START DATA FOR THIS EXERCISE

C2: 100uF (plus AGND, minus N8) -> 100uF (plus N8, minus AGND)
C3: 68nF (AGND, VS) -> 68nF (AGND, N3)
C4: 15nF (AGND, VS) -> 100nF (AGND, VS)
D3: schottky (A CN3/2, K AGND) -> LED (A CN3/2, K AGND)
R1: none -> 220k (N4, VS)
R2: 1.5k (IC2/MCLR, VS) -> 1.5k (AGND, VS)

END DATA FOR THIS EXERCISE

**WHAT TO DO**:
Search the data for the string "AGND" and copy every line where it appears.

**EXERCISE ANSWER**:
C2: 100uF (plus AGND, minus N8) -> 100uF (plus N8, minus AGND)
C3: 68nF (AGND, VS) -> 68nF (AGND, N3)
C4: 15nF (AGND, VS) -> 100nF (AGND, VS)
D3: schottky (A CN3/2, K AGND) -> LED (A CN3/2, K AGND)
R2: 1.5k (IC2/MCLR, VS) -> 1.5k (AGND, VS)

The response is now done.